#### [WORK REQUIRED]
Reproduce every entry word for word.

--- START ---

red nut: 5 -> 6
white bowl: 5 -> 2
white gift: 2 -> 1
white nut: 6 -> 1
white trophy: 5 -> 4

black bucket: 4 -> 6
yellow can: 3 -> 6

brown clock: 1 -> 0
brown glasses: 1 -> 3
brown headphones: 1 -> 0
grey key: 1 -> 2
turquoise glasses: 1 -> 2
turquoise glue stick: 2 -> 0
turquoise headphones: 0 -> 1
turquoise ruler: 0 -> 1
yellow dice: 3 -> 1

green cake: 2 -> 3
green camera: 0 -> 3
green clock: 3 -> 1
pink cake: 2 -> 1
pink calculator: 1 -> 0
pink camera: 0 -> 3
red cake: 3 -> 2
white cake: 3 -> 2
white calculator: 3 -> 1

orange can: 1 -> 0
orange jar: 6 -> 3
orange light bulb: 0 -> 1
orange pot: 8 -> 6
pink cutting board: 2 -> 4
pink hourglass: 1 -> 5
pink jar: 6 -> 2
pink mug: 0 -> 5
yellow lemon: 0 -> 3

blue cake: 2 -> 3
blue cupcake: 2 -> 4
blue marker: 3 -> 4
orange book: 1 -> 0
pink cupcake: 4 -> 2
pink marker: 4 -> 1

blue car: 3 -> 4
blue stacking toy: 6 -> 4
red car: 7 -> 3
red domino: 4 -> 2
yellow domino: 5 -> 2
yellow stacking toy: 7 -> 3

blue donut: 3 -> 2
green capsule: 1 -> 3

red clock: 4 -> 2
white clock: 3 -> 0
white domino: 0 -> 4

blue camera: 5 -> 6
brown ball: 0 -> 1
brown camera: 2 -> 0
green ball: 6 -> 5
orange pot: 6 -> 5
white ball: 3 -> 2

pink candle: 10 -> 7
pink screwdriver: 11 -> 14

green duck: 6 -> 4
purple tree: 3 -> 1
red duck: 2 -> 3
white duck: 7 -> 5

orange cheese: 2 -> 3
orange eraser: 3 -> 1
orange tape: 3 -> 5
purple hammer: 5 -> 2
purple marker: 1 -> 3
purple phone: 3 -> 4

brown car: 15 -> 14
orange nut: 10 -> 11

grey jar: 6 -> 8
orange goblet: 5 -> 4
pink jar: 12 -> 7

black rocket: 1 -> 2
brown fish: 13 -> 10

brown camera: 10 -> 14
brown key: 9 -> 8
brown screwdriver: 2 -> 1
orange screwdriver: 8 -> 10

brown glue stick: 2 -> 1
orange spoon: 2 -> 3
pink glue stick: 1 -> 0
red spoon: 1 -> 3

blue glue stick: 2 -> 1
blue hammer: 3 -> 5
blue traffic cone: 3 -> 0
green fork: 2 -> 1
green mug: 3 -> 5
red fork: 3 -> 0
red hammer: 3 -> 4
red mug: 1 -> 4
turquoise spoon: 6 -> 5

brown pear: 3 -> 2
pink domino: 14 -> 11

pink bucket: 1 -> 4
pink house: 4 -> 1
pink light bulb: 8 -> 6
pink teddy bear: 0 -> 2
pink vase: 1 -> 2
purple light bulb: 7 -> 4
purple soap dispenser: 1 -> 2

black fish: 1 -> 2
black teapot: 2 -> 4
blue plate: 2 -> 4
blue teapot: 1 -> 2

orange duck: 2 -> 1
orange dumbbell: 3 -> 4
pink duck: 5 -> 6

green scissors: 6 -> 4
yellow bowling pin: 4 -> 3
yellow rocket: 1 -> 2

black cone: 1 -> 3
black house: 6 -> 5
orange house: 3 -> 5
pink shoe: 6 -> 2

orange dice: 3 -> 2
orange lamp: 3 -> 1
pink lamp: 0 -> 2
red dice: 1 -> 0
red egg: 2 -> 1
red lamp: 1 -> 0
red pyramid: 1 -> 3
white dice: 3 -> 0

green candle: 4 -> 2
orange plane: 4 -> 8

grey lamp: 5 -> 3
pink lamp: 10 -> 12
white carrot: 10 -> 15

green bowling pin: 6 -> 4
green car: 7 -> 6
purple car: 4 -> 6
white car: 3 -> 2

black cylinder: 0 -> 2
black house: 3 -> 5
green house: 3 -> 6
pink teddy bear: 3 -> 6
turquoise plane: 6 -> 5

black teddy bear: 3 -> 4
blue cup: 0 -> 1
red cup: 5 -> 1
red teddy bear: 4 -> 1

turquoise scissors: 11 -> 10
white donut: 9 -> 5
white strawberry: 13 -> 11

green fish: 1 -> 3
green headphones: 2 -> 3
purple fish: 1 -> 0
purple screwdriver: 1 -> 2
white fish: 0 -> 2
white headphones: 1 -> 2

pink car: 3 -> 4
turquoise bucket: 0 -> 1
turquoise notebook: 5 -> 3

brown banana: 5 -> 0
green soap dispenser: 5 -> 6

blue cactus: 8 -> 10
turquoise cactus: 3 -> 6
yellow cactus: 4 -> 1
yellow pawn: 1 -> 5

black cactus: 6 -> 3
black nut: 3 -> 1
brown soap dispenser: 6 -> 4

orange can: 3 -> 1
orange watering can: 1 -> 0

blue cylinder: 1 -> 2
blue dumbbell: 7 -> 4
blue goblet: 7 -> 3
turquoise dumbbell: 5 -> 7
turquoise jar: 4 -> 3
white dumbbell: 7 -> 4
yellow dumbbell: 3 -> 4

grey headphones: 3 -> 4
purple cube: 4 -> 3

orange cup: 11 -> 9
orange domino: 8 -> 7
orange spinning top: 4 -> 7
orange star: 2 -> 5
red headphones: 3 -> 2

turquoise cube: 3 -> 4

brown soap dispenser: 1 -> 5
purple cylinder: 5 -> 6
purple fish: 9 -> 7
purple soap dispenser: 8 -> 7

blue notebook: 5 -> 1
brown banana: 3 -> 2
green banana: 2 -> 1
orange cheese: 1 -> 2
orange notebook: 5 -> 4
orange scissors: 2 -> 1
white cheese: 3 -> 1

--- END ---

#### [OUTPUT OF THE EXERCISE]
red nut: 5 -> 6
white bowl: 5 -> 2
white gift: 2 -> 1
white nut: 6 -> 1
white trophy: 5 -> 4

black bucket: 4 -> 6
yellow can: 3 -> 6

brown clock: 1 -> 0
brown glasses: 1 -> 3
brown headphones: 1 -> 0
grey key: 1 -> 2
turquoise glasses: 1 -> 2
turquoise glue stick: 2 -> 0
turquoise headphones: 0 -> 1
turquoise ruler: 0 -> 1
yellow dice: 3 -> 1

green cake: 2 -> 3
green camera: 0 -> 3
green clock: 3 -> 1
pink cake: 2 -> 1
pink calculator: 1 -> 0
pink camera: 0 -> 3
red cake: 3 -> 2
white cake: 3 -> 2
white calculator: 3 -> 1

orange can: 1 -> 0
orange jar: 6 -> 3
orange light bulb: 0 -> 1
orange pot: 8 -> 6
pink cutting board: 2 -> 4
pink hourglass: 1 -> 5
pink jar: 6 -> 2
pink mug: 0 -> 5
yellow lemon: 0 -> 3

blue cake: 2 -> 3
blue cupcake: 2 -> 4
blue marker: 3 -> 4
orange book: 1 -> 0
pink cupcake: 4 -> 2
pink marker: 4 -> 1

blue car: 3 -> 4
blue stacking toy: 6 -> 4
red car: 7 -> 3
red domino: 4 -> 2
yellow domino: 5 -> 2
yellow stacking toy: 7 -> 3

blue donut: 3 -> 2
green capsule: 1 -> 3

red clock: 4 -> 2
white clock: 3 -> 0
white domino: 0 -> 4

blue camera: 5 -> 6
brown ball: 0 -> 1
brown camera: 2 -> 0
green ball: 6 -> 5
orange pot: 6 -> 5
white ball: 3 -> 2

pink candle: 10 -> 7
pink screwdriver: 11 -> 14

green duck: 6 -> 4
purple tree: 3 -> 1
red duck: 2 -> 3
white duck: 7 -> 5

orange cheese: 2 -> 3
orange eraser: 3 -> 1
orange tape: 3 -> 5
purple hammer: 5 -> 2
purple marker: 1 -> 3
purple phone: 3 -> 4

brown car: 15 -> 14
orange nut: 10 -> 11

grey jar: 6 -> 8
orange goblet: 5 -> 4
pink jar: 12 -> 7

black rocket: 1 -> 2
brown fish: 13 -> 10

brown camera: 10 -> 14
brown key: 9 -> 8
brown screwdriver: 2 -> 1
orange screwdriver: 8 -> 10

brown glue stick: 2 -> 1
orange spoon: 2 -> 3
pink glue stick: 1 -> 0
red spoon: 1 -> 3

blue glue stick: 2 -> 1
blue hammer: 3 -> 5
blue traffic cone: 3 -> 0
green fork: 2 -> 1
green mug: 3 -> 5
red fork: 3 -> 0
red hammer: 3 -> 4
red mug: 1 -> 4
turquoise spoon: 6 -> 5

brown pear: 3 -> 2
pink domino: 14 -> 11

pink bucket: 1 -> 4
pink house: 4 -> 1
pink light bulb: 8 -> 6
pink teddy bear: 0 -> 2
pink vase: 1 -> 2
purple light bulb: 7 -> 4
purple soap dispenser: 1 -> 2

black fish: 1 -> 2
black teapot: 2 -> 4
blue plate: 2 -> 4
blue teapot: 1 -> 2

orange duck: 2 -> 1
orange dumbbell: 3 -> 4
pink duck: 5 -> 6

green scissors: 6 -> 4
yellow bowling pin: 4 -> 3
yellow rocket: 1 -> 2

black cone: 1 -> 3
black house: 6 -> 5
orange house: 3 -> 5
pink shoe: 6 -> 2

orange dice: 3 -> 2
orange lamp: 3 -> 1
pink lamp: 0 -> 2
red dice: 1 -> 0
red egg: 2 -> 1
red lamp: 1 -> 0
red pyramid: 1 -> 3
white dice: 3 -> 0

green candle: 4 -> 2
orange plane: 4 -> 8

grey lamp: 5 -> 3
pink lamp: 10 -> 12
white carrot: 10 -> 15

green bowling pin: 6 -> 4
green car: 7 -> 6
purple car: 4 -> 6
white car: 3 -> 2

black cylinder: 0 -> 2
black house: 3 -> 5
green house: 3 -> 6
pink teddy bear: 3 -> 6
turquoise plane: 6 -> 5

black teddy bear: 3 -> 4
blue cup: 0 -> 1
red cup: 5 -> 1
red teddy bear: 4 -> 1

turquoise scissors: 11 -> 10
white donut: 9 -> 5
white strawberry: 13 -> 11

green fish: 1 -> 3
green headphones: 2 -> 3
purple fish: 1 -> 0
purple screwdriver: 1 -> 2
white fish: 0 -> 2
white headphones: 1 -> 2

pink car: 3 -> 4
turquoise bucket: 0 -> 1
turquoise notebook: 5 -> 3

brown banana: 5 -> 0
green soap dispenser: 5 -> 6

blue cactus: 8 -> 10
turquoise cactus: 3 -> 6
yellow cactus: 4 -> 1
yellow pawn: 1 -> 5

black cactus: 6 -> 3
black nut: 3 -> 1
brown soap dispenser: 6 -> 4

orange can: 3 -> 1
orange watering can: 1 -> 0

blue cylinder: 1 -> 2
blue dumbbell: 7 -> 4
blue goblet: 7 -> 3
turquoise dumbbell: 5 -> 7
turquoise jar: 4 -> 3
white dumbbell: 7 -> 4
yellow dumbbell: 3 -> 4

grey headphones: 3 -> 4
purple cube: 4 -> 3

orange cup: 11 -> 9
orange domino: 8 -> 7
orange spinning top: 4 -> 7
orange star: 2 -> 5
red headphones: 3 -> 2

turquoise cube: 3 -> 4

brown soap dispenser: 1 -> 5
purple cylinder: 5 -> 6
purple fish: 9 -> 7
purple soap dispenser: 8 -> 7

blue notebook: 5 -> 1
brown banana: 3 -> 2
green banana: 2 -> 1
orange cheese: 1 -> 2
orange notebook: 5 -> 4
orange scissors: 2 -> 1
white cheese: 3 -> 1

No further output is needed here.